# TASK PROMPT
What lines of the data include the string "black"? Copy them all.

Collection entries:

====

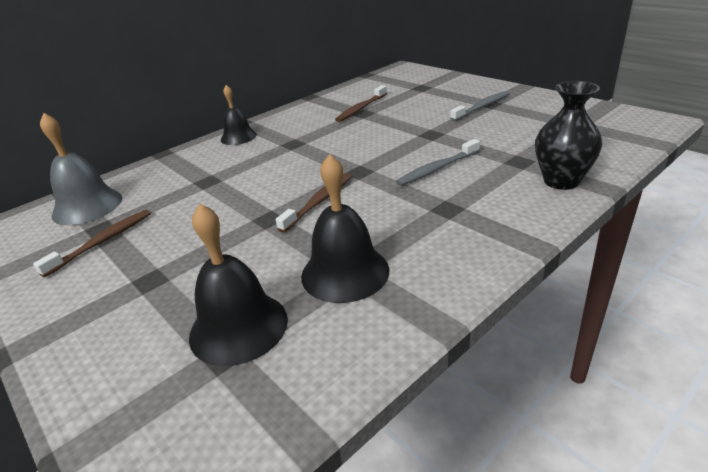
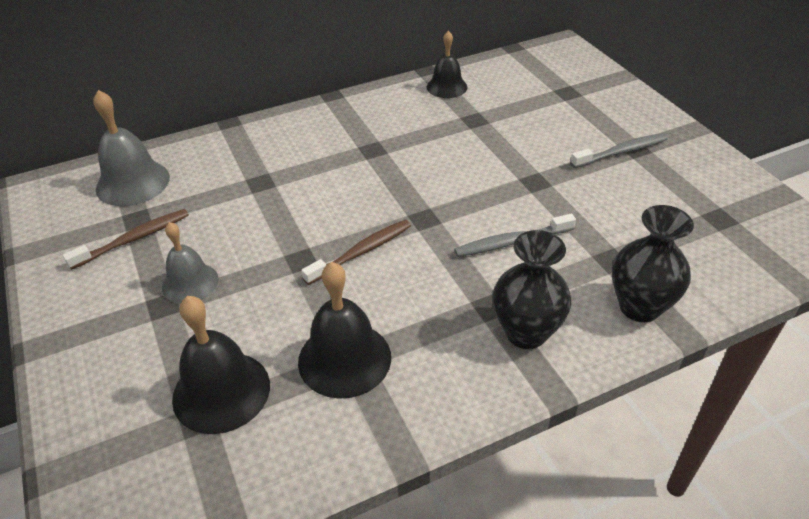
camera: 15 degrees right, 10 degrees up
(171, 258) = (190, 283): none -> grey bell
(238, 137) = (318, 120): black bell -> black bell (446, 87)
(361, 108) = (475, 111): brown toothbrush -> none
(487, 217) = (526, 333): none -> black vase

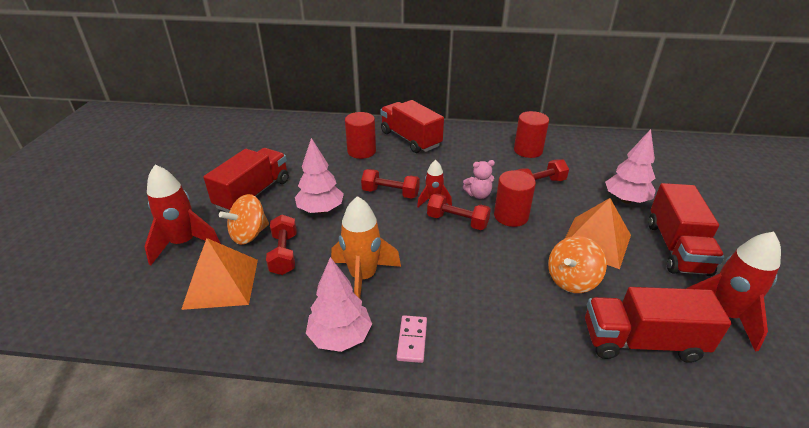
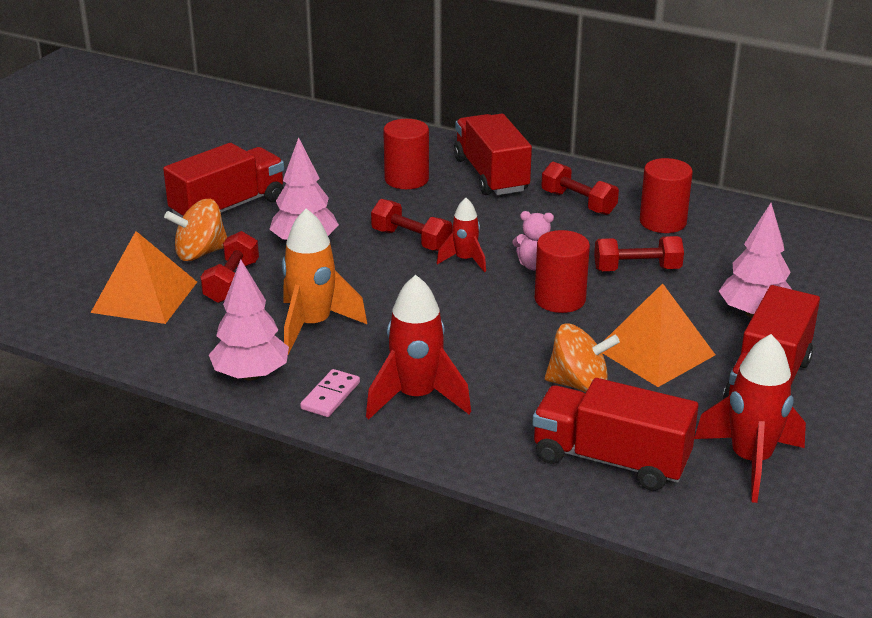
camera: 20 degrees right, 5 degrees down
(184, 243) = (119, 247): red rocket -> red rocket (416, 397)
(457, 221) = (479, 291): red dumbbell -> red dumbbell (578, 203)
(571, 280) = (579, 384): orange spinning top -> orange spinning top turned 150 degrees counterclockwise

====

# RESULT
(238, 137) = (318, 120): black bell -> black bell (446, 87)
(487, 217) = (526, 333): none -> black vase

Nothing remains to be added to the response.